*Work required:* Are you able to retype all the records below exactly?

*Records for processing:*
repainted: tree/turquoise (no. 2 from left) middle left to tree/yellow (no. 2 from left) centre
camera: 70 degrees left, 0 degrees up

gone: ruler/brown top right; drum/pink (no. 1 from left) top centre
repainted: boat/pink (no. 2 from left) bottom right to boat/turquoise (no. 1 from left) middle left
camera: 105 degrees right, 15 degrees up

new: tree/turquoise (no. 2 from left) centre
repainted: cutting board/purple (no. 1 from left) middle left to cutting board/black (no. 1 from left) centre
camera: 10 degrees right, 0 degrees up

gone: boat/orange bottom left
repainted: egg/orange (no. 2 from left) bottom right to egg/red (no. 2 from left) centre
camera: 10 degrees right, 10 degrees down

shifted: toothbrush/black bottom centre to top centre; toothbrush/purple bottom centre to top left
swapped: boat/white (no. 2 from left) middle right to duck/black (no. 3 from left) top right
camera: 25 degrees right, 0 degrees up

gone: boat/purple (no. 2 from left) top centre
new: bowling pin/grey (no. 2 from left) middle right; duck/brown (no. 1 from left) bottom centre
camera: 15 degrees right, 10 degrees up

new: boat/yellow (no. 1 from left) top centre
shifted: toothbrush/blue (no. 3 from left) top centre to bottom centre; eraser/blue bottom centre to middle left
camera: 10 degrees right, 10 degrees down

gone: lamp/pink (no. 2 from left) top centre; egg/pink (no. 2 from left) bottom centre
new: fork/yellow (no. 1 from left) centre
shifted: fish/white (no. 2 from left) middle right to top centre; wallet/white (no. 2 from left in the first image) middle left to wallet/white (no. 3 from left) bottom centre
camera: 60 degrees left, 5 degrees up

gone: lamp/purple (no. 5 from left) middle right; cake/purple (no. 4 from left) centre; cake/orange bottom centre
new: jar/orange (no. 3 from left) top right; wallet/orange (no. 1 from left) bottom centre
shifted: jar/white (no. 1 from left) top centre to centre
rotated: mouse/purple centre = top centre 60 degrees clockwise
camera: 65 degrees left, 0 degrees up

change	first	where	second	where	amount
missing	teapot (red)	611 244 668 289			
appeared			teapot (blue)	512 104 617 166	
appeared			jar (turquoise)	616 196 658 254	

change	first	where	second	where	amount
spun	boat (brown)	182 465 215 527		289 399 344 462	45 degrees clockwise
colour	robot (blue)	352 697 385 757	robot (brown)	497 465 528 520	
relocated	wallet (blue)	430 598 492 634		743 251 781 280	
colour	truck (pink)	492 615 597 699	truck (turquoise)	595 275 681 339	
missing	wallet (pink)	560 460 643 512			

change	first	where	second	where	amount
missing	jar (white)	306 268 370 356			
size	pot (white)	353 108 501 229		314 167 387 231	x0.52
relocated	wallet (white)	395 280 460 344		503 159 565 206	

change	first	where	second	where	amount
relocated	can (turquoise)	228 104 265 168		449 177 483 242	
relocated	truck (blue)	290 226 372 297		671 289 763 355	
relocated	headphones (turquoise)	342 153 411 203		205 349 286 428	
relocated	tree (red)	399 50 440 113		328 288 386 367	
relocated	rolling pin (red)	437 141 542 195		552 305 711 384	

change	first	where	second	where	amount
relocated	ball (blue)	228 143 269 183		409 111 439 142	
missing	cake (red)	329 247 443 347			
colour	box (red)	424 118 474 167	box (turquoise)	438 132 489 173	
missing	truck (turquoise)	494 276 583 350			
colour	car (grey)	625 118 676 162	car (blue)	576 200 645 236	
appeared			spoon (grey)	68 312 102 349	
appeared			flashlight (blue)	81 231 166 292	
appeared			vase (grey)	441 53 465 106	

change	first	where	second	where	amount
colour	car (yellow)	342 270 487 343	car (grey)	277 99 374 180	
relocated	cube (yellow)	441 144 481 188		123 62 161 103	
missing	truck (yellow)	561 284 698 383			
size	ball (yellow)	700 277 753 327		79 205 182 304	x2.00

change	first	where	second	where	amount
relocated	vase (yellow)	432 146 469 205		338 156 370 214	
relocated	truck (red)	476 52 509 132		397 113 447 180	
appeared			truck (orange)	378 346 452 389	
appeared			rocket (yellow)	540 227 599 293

*Exercise response:*
repainted: tree/turquoise (no. 2 from left) middle left to tree/yellow (no. 2 from left) centre
camera: 70 degrees left, 0 degrees up

gone: ruler/brown top right; drum/pink (no. 1 from left) top centre
repainted: boat/pink (no. 2 from left) bottom right to boat/turquoise (no. 1 from left) middle left
camera: 105 degrees right, 15 degrees up

new: tree/turquoise (no. 2 from left) centre
repainted: cutting board/purple (no. 1 from left) middle left to cutting board/black (no. 1 from left) centre
camera: 10 degrees right, 0 degrees up

gone: boat/orange bottom left
repainted: egg/orange (no. 2 from left) bottom right to egg/red (no. 2 from left) centre
camera: 10 degrees right, 10 degrees down

shifted: toothbrush/black bottom centre to top centre; toothbrush/purple bottom centre to top left
swapped: boat/white (no. 2 from left) middle right to duck/black (no. 3 from left) top right
camera: 25 degrees right, 0 degrees up

gone: boat/purple (no. 2 from left) top centre
new: bowling pin/grey (no. 2 from left) middle right; duck/brown (no. 1 from left) bottom centre
camera: 15 degrees right, 10 degrees up

new: boat/yellow (no. 1 from left) top centre
shifted: toothbrush/blue (no. 3 from left) top centre to bottom centre; eraser/blue bottom centre to middle left
camera: 10 degrees right, 10 degrees down

gone: lamp/pink (no. 2 from left) top centre; egg/pink (no. 2 from left) bottom centre
new: fork/yellow (no. 1 from left) centre
shifted: fish/white (no. 2 from left) middle right to top centre; wallet/white (no. 2 from left in the first image) middle left to wallet/white (no. 3 from left) bottom centre
camera: 60 degrees left, 5 degrees up

gone: lamp/purple (no. 5 from left) middle right; cake/purple (no. 4 from left) centre; cake/orange bottom centre
new: jar/orange (no. 3 from left) top right; wallet/orange (no. 1 from left) bottom centre
shifted: jar/white (no. 1 from left) top centre to centre
rotated: mouse/purple centre = top centre 60 degrees clockwise
camera: 65 degrees left, 0 degrees up

change	first	where	second	where	amount
missing	teapot (red)	611 244 668 289			
appeared			teapot (blue)	512 104 617 166	
appeared			jar (turquoise)	616 196 658 254	

change	first	where	second	where	amount
spun	boat (brown)	182 465 215 527		289 399 344 462	45 degrees clockwise
colour	robot (blue)	352 697 385 757	robot (brown)	497 465 528 520	
relocated	wallet (blue)	430 598 492 634		743 251 781 280	
colour	truck (pink)	492 615 597 699	truck (turquoise)	595 275 681 339	
missing	wallet (pink)	560 460 643 512			

change	first	where	second	where	amount
missing	jar (white)	306 268 370 356			
size	pot (white)	353 108 501 229		314 167 387 231	x0.52
relocated	wallet (white)	395 280 460 344		503 159 565 206	

change	first	where	second	where	amount
relocated	can (turquoise)	228 104 265 168		449 177 483 242	
relocated	truck (blue)	290 226 372 297		671 289 763 355	
relocated	headphones (turquoise)	342 153 411 203		205 349 286 428	
relocated	tree (red)	399 50 440 113		328 288 386 367	
relocated	rolling pin (red)	437 141 542 195		552 305 711 384	

change	first	where	second	where	amount
relocated	ball (blue)	228 143 269 183		409 111 439 142	
missing	cake (red)	329 247 443 347			
colour	box (red)	424 118 474 167	box (turquoise)	438 132 489 173	
missing	truck (turquoise)	494 276 583 350			
colour	car (grey)	625 118 676 162	car (blue)	576 200 645 236	
appeared			spoon (grey)	68 312 102 349	
appeared			flashlight (blue)	81 231 166 292	
appeared			vase (grey)	441 53 465 106	

change	first	where	second	where	amount
colour	car (yellow)	342 270 487 343	car (grey)	277 99 374 180	
relocated	cube (yellow)	441 144 481 188		123 62 161 103	
missing	truck (yellow)	561 284 698 383			
size	ball (yellow)	700 277 753 327		79 205 182 304	x2.00

change	first	where	second	where	amount
relocated	vase (yellow)	432 146 469 205		338 156 370 214	
relocated	truck (red)	476 52 509 132		397 113 447 180	
appeared			truck (orange)	378 346 452 389	
appeared			rocket (yellow)	540 227 599 293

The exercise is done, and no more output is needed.